* start DATA SUPPLIED *

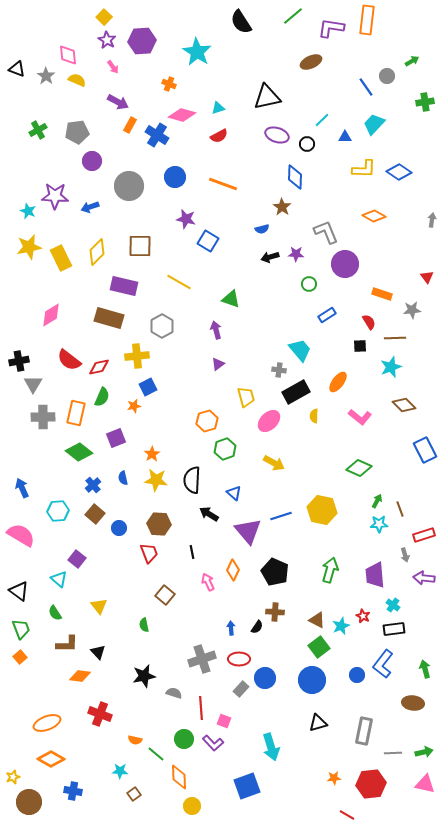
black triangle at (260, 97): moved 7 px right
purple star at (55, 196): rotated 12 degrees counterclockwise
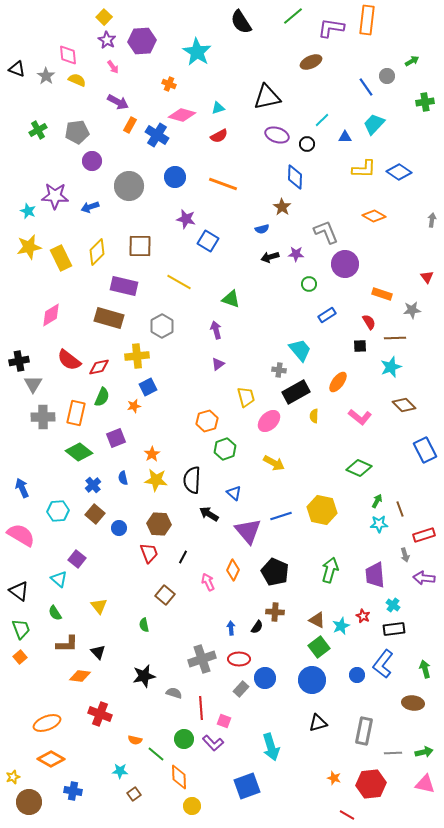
black line at (192, 552): moved 9 px left, 5 px down; rotated 40 degrees clockwise
orange star at (334, 778): rotated 24 degrees clockwise
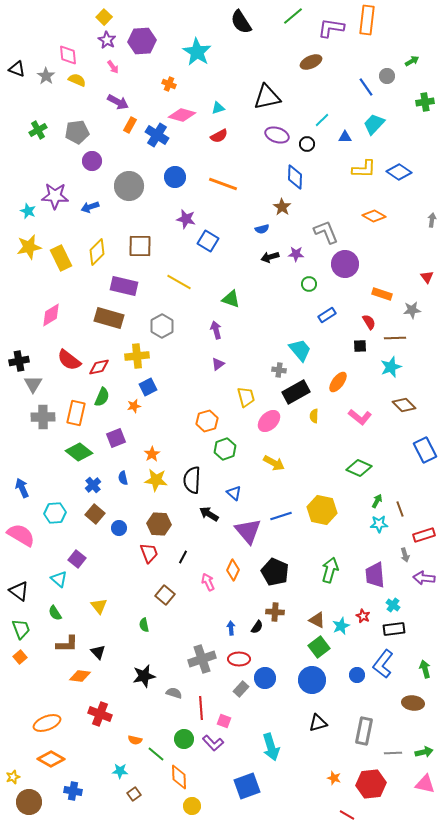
cyan hexagon at (58, 511): moved 3 px left, 2 px down
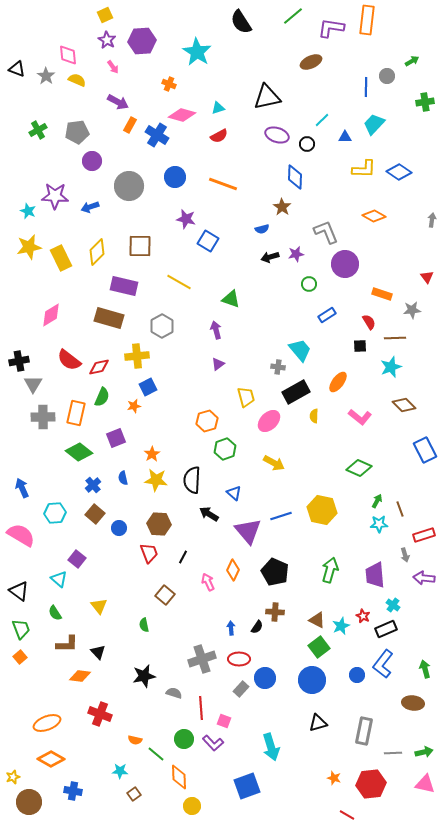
yellow square at (104, 17): moved 1 px right, 2 px up; rotated 21 degrees clockwise
blue line at (366, 87): rotated 36 degrees clockwise
purple star at (296, 254): rotated 14 degrees counterclockwise
gray cross at (279, 370): moved 1 px left, 3 px up
black rectangle at (394, 629): moved 8 px left; rotated 15 degrees counterclockwise
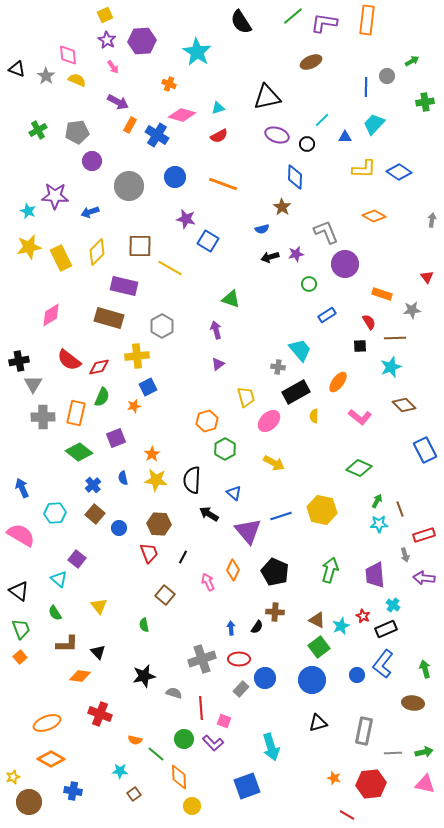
purple L-shape at (331, 28): moved 7 px left, 5 px up
blue arrow at (90, 207): moved 5 px down
yellow line at (179, 282): moved 9 px left, 14 px up
green hexagon at (225, 449): rotated 10 degrees counterclockwise
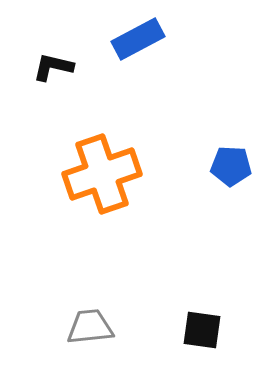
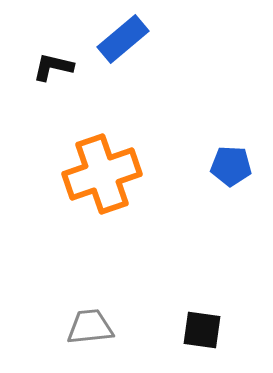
blue rectangle: moved 15 px left; rotated 12 degrees counterclockwise
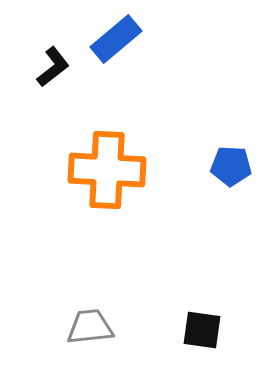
blue rectangle: moved 7 px left
black L-shape: rotated 129 degrees clockwise
orange cross: moved 5 px right, 4 px up; rotated 22 degrees clockwise
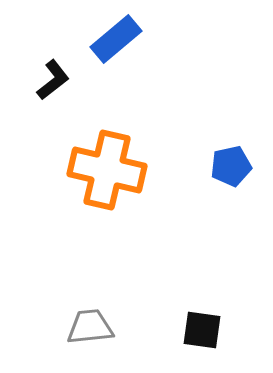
black L-shape: moved 13 px down
blue pentagon: rotated 15 degrees counterclockwise
orange cross: rotated 10 degrees clockwise
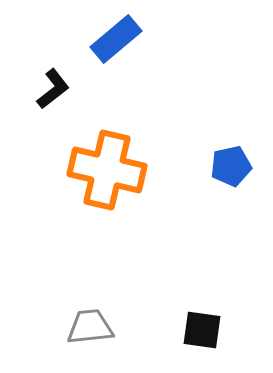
black L-shape: moved 9 px down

* end DATA SUPPLIED *

**STATED PROBLEM**
Rewrite the records between the lines holding "black line at" and "black rectangle at", inclusive, replacing "hexagon" with "octagon" and changing nothing else. Omit the pictures from your answer.

**OUTPUT**
black line at (192, 552): moved 9 px left, 5 px down; rotated 40 degrees clockwise
orange star at (334, 778): rotated 24 degrees clockwise
cyan octagon at (58, 511): moved 3 px left, 2 px down
yellow square at (104, 17): moved 1 px right, 2 px up; rotated 21 degrees clockwise
blue line at (366, 87): rotated 36 degrees clockwise
purple star at (296, 254): rotated 14 degrees counterclockwise
gray cross at (279, 370): moved 1 px left, 3 px up
black rectangle at (394, 629): moved 8 px left; rotated 15 degrees counterclockwise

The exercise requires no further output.